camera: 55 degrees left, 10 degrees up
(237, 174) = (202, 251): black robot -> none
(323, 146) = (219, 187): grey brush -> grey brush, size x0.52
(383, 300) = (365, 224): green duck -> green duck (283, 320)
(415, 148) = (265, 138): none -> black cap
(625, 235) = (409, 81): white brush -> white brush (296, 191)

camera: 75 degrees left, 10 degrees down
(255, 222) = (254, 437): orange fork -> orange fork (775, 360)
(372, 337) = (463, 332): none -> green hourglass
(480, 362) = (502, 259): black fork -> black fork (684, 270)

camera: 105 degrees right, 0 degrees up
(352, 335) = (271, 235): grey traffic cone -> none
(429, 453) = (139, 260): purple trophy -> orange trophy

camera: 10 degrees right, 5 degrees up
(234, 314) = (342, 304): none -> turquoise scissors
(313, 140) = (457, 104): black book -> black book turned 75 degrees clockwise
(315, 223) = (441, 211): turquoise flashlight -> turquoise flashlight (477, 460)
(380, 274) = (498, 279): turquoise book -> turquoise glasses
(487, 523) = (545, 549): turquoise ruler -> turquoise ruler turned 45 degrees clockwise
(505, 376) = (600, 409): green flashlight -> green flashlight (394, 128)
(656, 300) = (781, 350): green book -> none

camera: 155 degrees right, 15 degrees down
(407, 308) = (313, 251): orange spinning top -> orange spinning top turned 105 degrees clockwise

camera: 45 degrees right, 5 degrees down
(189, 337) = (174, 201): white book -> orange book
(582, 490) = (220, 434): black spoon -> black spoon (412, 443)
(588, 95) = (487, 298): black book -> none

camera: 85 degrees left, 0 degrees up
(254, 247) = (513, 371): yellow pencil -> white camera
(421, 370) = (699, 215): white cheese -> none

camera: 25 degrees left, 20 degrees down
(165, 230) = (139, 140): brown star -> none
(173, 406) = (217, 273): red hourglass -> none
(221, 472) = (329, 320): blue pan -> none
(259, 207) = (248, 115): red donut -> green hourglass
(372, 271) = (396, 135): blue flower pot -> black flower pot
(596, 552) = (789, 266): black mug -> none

-------------------------

* _Task directions_:
Output the material verbatim, including every line.

* _Final answer_:
camera: 55 degrees left, 10 degrees up
(237, 174) = (202, 251): black robot -> none
(323, 146) = (219, 187): grey brush -> grey brush, size x0.52
(383, 300) = (365, 224): green duck -> green duck (283, 320)
(415, 148) = (265, 138): none -> black cap
(625, 235) = (409, 81): white brush -> white brush (296, 191)

camera: 75 degrees left, 10 degrees down
(255, 222) = (254, 437): orange fork -> orange fork (775, 360)
(372, 337) = (463, 332): none -> green hourglass
(480, 362) = (502, 259): black fork -> black fork (684, 270)

camera: 105 degrees right, 0 degrees up
(352, 335) = (271, 235): grey traffic cone -> none
(429, 453) = (139, 260): purple trophy -> orange trophy

camera: 10 degrees right, 5 degrees up
(234, 314) = (342, 304): none -> turquoise scissors
(313, 140) = (457, 104): black book -> black book turned 75 degrees clockwise
(315, 223) = (441, 211): turquoise flashlight -> turquoise flashlight (477, 460)
(380, 274) = (498, 279): turquoise book -> turquoise glasses
(487, 523) = (545, 549): turquoise ruler -> turquoise ruler turned 45 degrees clockwise
(505, 376) = (600, 409): green flashlight -> green flashlight (394, 128)
(656, 300) = (781, 350): green book -> none

camera: 155 degrees right, 15 degrees down
(407, 308) = (313, 251): orange spinning top -> orange spinning top turned 105 degrees clockwise

camera: 45 degrees right, 5 degrees down
(189, 337) = (174, 201): white book -> orange book
(582, 490) = (220, 434): black spoon -> black spoon (412, 443)
(588, 95) = (487, 298): black book -> none

camera: 85 degrees left, 0 degrees up
(254, 247) = (513, 371): yellow pencil -> white camera
(421, 370) = (699, 215): white cheese -> none

camera: 25 degrees left, 20 degrees down
(165, 230) = (139, 140): brown star -> none
(173, 406) = (217, 273): red hourglass -> none
(221, 472) = (329, 320): blue pan -> none
(259, 207) = (248, 115): red donut -> green hourglass
(372, 271) = (396, 135): blue flower pot -> black flower pot
(596, 552) = (789, 266): black mug -> none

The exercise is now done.